[Extracted records]
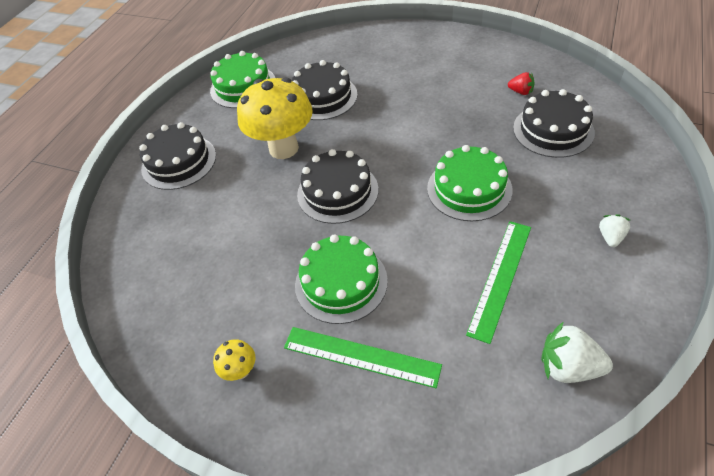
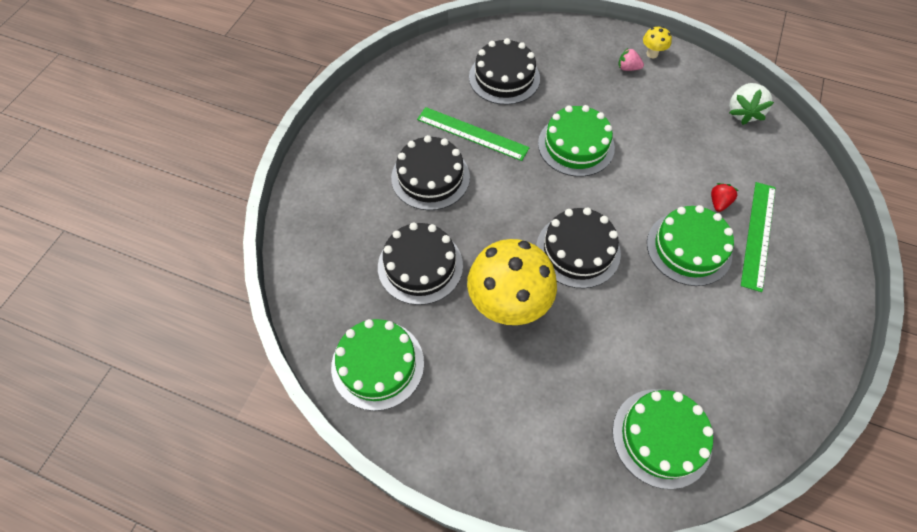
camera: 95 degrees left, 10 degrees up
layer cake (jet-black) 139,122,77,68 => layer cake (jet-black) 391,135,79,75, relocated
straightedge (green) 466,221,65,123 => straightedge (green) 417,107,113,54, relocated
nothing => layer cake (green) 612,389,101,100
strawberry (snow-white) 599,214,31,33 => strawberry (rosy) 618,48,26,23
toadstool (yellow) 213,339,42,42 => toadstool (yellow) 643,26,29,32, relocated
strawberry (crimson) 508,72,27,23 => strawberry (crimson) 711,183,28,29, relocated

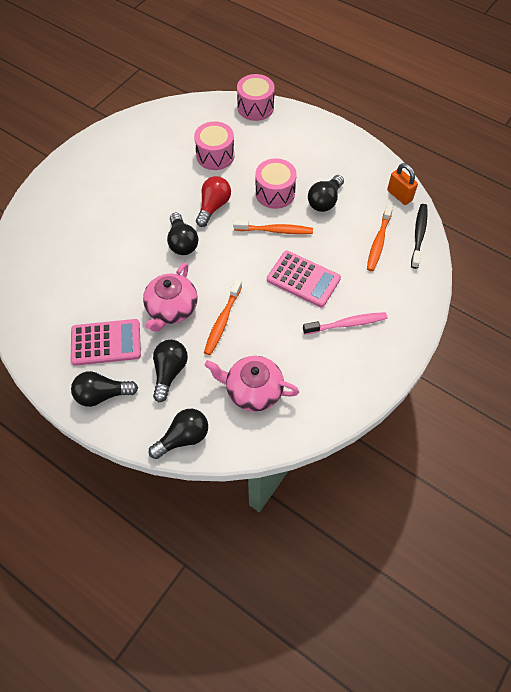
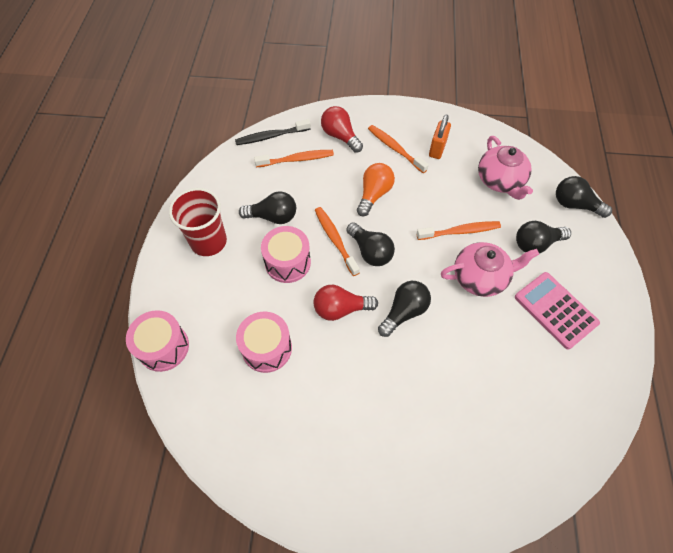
camera: 120 degrees left, 0 degrees up
nothing => tumbler (crimson) 169,188,58,68
nothing => light bulb (crimson) 321,106,42,47
light bulb (jet-black) 71,371,67,36 => light bulb (jet-black) 347,222,48,44, relocated
pocket calculator (rosy) 267,251,74,56 => light bulb (bright orange) 357,163,38,53
toothbrush (rosy) 303,312,85,23 => toothbrush (bright orange) 368,125,61,48
small lock (bright orange) 387,163,31,42 => small lock (bright orange) 429,115,22,44, relocated

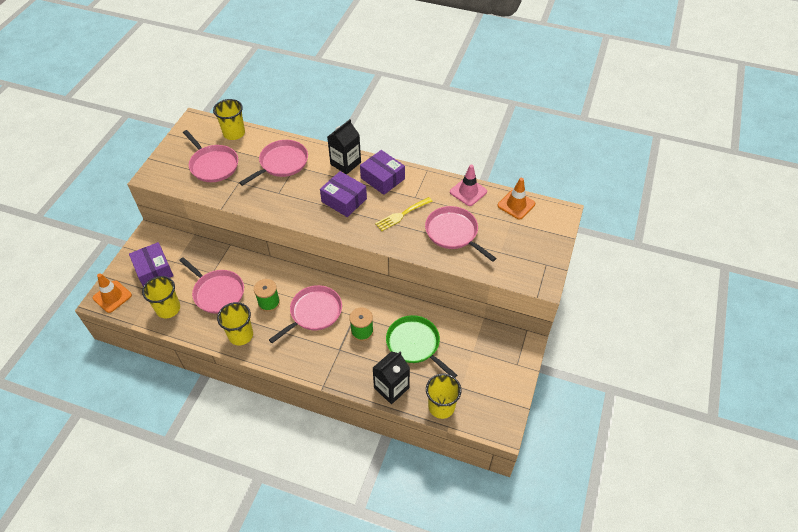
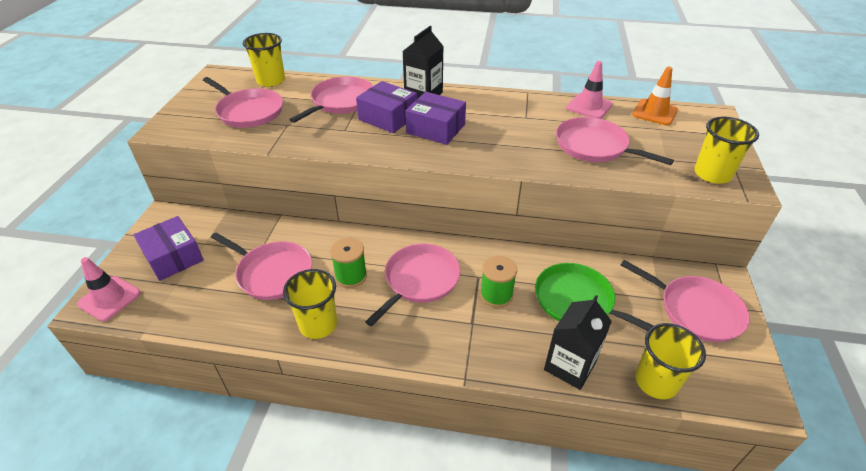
camera: 10 degrees left, 10 degrees down
traffic cone (bright orange) 93,274,39,39 => traffic cone (rosy) 77,257,64,64
package (royal purple) 360,150,45,45 => package (royal purple) 356,81,61,52, relocated
nothing => pan (rosy) 621,260,129,82
tumbler (yellow) 142,276,38,42 => tumbler (yellow) 694,116,65,68, relocated
table fork (yellow) 375,197,58,34 => nothing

> **INSTRUCTIONS TO FOLLOW**
Wherever the word "light" occurs in the data, copy that whole line.

> **SOLVED EXERCISE**
nothing => light bulb (crimson) 321,106,42,47
light bulb (jet-black) 71,371,67,36 => light bulb (jet-black) 347,222,48,44, relocated
pocket calculator (rosy) 267,251,74,56 => light bulb (bright orange) 357,163,38,53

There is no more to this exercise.